» Work instructions:
What lines of the material hold the string "image"? Pull each of them out.

» Supplied entries:
<<<<

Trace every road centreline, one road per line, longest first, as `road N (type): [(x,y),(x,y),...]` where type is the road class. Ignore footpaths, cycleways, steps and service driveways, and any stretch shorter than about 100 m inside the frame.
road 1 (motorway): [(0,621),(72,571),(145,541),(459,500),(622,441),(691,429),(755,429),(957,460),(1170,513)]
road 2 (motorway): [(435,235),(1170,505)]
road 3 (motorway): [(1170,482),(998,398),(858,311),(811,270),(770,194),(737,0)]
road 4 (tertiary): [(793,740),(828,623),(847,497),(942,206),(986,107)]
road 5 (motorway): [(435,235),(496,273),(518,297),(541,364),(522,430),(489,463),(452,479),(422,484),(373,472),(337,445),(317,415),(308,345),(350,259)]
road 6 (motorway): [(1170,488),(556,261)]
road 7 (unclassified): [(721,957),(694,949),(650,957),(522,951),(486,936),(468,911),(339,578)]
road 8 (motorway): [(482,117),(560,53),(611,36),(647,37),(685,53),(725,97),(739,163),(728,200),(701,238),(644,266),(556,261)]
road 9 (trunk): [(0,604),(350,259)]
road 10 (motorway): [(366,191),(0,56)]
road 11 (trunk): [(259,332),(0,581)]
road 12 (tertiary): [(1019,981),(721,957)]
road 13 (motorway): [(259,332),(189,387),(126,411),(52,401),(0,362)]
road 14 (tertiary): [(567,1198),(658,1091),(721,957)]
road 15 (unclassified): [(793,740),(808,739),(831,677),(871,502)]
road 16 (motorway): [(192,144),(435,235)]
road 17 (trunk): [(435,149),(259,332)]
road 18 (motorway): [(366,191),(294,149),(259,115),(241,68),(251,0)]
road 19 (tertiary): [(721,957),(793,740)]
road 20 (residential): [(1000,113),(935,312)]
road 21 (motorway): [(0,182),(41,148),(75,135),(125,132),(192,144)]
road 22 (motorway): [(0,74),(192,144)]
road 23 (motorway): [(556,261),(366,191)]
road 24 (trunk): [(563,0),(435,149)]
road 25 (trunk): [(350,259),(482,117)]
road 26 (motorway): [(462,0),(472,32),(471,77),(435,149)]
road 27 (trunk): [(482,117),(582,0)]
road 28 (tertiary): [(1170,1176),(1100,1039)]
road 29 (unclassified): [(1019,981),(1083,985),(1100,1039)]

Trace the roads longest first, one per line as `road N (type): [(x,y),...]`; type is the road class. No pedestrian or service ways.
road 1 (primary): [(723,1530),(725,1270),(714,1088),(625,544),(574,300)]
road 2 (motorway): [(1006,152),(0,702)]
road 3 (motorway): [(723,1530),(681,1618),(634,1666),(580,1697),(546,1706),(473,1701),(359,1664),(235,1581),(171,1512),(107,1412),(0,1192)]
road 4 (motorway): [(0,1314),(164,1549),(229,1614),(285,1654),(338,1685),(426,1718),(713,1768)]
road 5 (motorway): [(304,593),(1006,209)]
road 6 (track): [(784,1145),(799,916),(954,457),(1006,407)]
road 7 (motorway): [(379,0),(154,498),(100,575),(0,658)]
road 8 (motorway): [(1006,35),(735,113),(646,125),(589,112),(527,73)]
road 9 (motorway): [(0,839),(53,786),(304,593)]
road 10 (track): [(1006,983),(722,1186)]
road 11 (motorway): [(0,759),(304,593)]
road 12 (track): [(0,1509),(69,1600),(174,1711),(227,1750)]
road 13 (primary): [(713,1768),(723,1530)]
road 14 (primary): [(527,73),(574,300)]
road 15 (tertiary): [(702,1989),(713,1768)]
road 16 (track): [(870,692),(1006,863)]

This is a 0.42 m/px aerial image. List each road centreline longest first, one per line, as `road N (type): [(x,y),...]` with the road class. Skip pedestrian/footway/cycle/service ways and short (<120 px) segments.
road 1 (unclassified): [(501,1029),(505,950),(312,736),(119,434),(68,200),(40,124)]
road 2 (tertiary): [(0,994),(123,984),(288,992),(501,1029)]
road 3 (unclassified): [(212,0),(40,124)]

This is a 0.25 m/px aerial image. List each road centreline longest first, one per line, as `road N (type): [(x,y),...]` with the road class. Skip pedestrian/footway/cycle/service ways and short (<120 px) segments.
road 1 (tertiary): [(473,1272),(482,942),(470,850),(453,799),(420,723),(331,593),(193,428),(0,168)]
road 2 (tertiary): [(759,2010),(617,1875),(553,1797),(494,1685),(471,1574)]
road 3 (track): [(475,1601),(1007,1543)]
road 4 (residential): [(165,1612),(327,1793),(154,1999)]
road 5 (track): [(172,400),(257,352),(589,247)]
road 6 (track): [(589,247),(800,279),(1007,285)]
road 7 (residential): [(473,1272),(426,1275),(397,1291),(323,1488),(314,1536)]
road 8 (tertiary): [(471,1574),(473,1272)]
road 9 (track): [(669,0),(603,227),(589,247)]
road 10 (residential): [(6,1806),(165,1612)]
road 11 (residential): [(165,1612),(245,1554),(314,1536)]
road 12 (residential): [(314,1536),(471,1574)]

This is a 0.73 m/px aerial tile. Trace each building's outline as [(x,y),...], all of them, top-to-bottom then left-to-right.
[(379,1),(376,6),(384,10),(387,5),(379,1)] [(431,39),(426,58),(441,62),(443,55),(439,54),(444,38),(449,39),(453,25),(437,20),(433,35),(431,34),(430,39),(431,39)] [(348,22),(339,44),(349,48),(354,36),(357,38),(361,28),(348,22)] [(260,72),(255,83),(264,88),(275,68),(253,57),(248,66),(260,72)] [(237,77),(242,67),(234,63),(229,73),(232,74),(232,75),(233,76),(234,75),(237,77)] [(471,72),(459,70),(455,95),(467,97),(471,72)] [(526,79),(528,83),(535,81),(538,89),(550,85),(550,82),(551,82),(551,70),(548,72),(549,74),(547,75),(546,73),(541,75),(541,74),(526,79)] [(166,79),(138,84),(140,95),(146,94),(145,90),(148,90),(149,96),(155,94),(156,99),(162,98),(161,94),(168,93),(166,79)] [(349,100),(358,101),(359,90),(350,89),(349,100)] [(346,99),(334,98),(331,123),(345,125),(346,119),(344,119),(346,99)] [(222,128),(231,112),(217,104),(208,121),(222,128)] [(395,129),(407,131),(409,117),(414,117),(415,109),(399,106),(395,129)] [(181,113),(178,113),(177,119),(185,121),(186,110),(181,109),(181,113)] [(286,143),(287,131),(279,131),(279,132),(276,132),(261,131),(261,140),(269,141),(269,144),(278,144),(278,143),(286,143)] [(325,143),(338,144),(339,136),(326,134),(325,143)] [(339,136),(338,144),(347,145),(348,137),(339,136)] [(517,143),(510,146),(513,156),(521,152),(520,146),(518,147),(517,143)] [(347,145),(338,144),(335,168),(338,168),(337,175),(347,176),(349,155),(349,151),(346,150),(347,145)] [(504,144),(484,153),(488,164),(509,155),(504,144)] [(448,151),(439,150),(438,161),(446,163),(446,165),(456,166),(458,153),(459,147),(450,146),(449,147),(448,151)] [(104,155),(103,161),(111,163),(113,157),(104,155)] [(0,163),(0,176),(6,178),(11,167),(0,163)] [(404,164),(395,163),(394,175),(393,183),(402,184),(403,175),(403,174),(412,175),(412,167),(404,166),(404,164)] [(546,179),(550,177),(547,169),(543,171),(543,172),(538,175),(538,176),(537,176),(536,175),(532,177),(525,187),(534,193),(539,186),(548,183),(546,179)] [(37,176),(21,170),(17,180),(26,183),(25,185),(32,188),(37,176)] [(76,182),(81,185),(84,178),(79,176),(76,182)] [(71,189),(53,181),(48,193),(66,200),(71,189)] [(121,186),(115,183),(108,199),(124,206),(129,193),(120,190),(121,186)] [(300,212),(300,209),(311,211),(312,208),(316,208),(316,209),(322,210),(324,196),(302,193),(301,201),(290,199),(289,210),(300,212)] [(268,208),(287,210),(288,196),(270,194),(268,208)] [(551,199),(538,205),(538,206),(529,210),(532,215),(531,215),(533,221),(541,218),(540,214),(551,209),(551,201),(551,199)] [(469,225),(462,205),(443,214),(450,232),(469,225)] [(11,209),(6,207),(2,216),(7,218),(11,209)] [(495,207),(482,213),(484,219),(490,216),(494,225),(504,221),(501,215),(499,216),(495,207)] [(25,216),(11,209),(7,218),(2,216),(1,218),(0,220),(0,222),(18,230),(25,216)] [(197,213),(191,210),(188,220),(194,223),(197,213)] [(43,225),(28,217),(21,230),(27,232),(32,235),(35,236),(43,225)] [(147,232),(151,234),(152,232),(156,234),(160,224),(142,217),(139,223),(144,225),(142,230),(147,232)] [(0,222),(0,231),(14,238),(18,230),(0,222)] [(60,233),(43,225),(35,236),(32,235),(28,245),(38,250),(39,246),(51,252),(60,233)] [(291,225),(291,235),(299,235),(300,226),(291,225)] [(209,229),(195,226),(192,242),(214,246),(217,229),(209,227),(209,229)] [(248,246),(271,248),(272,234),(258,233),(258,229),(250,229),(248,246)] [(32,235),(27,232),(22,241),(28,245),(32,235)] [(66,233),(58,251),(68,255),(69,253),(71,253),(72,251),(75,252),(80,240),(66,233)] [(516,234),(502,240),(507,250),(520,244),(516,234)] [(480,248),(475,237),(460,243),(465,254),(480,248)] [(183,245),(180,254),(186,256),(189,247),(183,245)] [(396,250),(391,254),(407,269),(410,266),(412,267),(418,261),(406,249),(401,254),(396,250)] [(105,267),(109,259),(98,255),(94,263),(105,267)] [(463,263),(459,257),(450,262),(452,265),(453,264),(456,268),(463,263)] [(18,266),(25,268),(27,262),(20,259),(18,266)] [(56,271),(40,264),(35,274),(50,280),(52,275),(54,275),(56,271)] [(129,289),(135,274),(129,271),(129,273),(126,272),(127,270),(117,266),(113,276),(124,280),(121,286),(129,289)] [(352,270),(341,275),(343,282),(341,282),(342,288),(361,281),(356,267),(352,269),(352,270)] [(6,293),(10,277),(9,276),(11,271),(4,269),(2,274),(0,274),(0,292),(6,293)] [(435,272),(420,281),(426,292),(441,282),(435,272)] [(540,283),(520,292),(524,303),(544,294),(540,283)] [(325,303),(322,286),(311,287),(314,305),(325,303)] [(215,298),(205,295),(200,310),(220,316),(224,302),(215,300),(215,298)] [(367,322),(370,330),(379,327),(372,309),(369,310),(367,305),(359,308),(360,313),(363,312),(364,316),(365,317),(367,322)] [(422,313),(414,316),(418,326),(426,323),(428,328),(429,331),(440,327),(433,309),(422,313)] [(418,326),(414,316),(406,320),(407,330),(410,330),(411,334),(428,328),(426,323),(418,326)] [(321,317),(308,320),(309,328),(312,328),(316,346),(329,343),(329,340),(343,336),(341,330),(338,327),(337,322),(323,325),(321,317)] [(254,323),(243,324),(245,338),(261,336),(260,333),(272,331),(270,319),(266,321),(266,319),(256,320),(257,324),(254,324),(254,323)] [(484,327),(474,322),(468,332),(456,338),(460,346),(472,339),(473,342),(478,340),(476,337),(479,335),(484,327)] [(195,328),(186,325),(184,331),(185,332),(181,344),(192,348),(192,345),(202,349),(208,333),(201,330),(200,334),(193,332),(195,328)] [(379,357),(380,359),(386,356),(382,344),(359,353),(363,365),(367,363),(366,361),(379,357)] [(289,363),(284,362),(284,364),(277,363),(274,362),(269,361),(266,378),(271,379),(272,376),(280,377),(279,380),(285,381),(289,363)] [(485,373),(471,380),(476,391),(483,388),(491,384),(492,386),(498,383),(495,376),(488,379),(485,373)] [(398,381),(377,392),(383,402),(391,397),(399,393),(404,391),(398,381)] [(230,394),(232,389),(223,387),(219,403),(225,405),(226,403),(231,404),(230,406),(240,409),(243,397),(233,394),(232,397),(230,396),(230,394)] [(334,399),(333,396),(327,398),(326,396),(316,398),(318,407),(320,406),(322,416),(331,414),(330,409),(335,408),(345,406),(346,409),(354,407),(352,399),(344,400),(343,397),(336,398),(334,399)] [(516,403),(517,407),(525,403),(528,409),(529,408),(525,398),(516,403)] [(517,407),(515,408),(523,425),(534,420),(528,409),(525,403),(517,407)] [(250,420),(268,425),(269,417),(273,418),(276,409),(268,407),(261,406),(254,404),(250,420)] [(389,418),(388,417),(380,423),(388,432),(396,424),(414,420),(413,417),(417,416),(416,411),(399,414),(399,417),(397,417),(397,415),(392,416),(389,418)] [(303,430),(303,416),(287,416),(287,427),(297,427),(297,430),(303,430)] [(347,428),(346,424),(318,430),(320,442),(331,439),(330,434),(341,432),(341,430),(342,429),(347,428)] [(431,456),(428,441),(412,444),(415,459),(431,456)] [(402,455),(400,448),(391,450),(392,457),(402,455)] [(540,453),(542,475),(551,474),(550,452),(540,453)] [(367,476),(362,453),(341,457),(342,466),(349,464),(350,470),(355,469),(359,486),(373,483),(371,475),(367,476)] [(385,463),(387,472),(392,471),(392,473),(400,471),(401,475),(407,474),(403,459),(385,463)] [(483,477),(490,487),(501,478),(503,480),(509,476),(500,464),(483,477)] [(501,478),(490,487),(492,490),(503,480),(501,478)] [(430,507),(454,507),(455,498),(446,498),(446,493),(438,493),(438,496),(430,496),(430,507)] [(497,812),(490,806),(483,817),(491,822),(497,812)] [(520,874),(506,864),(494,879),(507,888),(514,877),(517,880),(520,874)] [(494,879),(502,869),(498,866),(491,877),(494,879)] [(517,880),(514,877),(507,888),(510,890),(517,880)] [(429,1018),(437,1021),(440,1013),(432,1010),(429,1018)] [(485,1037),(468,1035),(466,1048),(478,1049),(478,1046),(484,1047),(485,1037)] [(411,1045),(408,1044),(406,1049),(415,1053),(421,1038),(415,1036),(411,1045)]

>>>>

» Answer to the exercise:
This is a 0.42 m/px aerial image. List each road centreline longest first, one per line, as `road N (type): [(x,y),...]` with the road class. Skip pedestrian/footway/cycle/service ways and short (<120 px) segments.
This is a 0.25 m/px aerial image. List each road centreline longest first, one per line, as `road N (type): [(x,y),...]` with the road class. Skip pedestrian/footway/cycle/service ways and short (<120 px) segments.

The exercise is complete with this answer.